* Task objective *
Please reproduce all entries word for word and omit their pictures.
▬▬▬▬▬▬
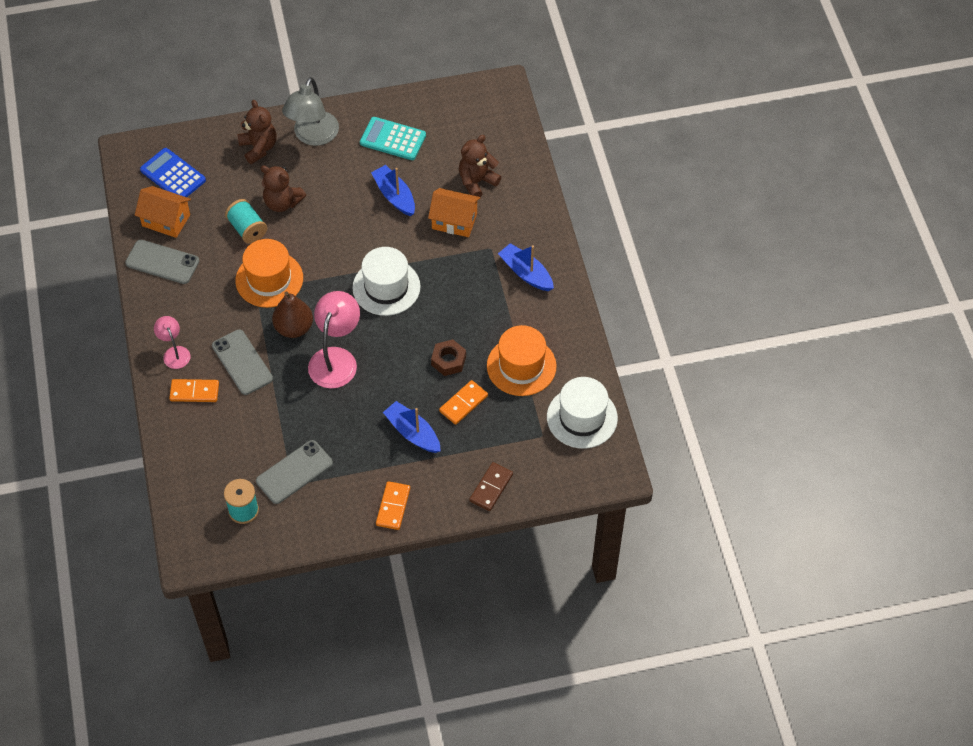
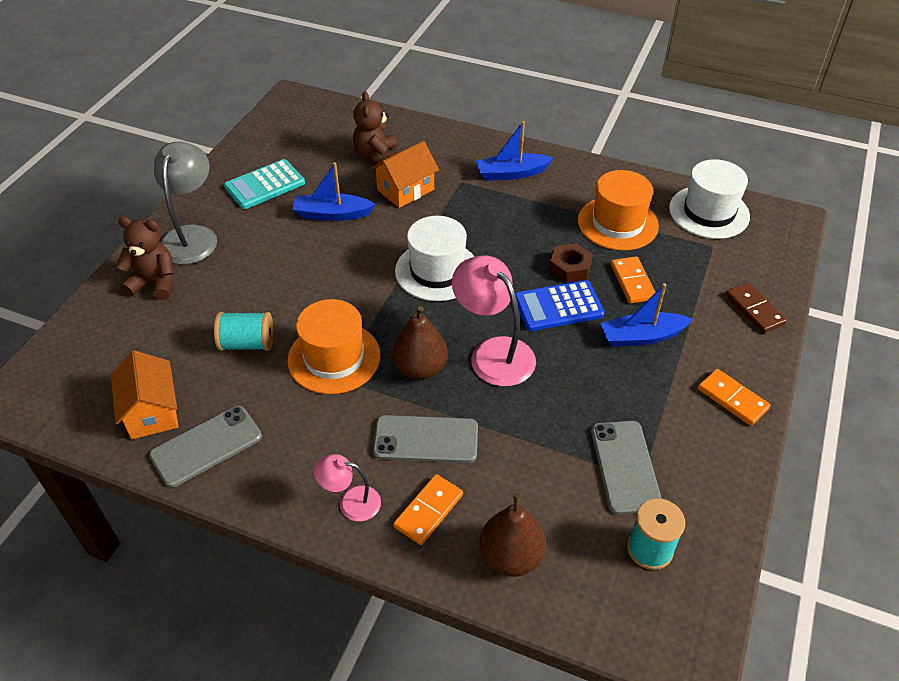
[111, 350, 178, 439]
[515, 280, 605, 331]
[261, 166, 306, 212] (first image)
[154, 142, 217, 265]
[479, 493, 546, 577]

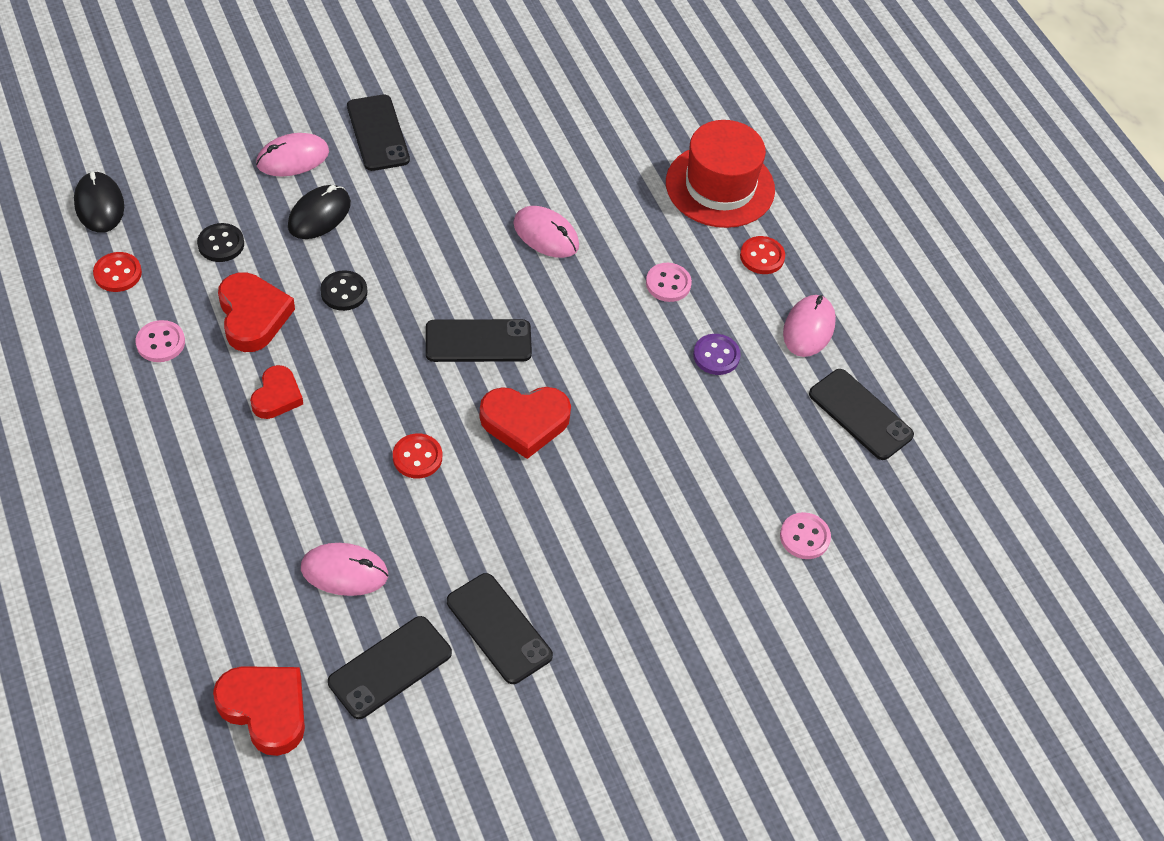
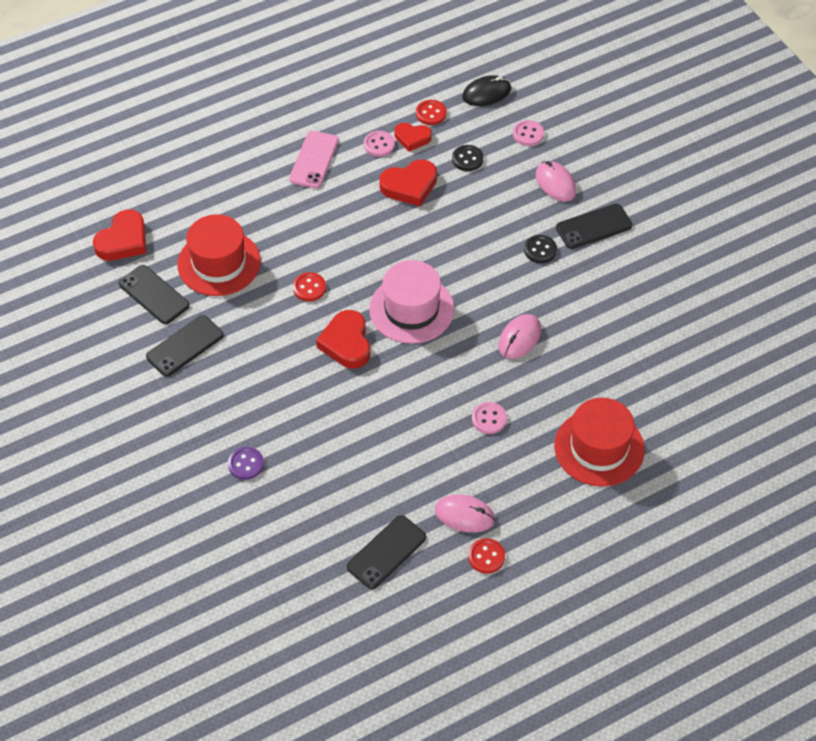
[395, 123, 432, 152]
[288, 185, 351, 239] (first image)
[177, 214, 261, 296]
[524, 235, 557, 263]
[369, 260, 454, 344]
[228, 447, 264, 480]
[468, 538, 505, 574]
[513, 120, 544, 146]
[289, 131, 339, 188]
▬▬▬▬▬▬
* Your response *
[111, 350, 178, 439]
[515, 280, 605, 331]
[261, 166, 306, 212] (first image)
[154, 142, 217, 265]
[479, 493, 546, 577]

[395, 123, 432, 152]
[288, 185, 351, 239] (first image)
[177, 214, 261, 296]
[524, 235, 557, 263]
[369, 260, 454, 344]
[228, 447, 264, 480]
[468, 538, 505, 574]
[513, 120, 544, 146]
[289, 131, 339, 188]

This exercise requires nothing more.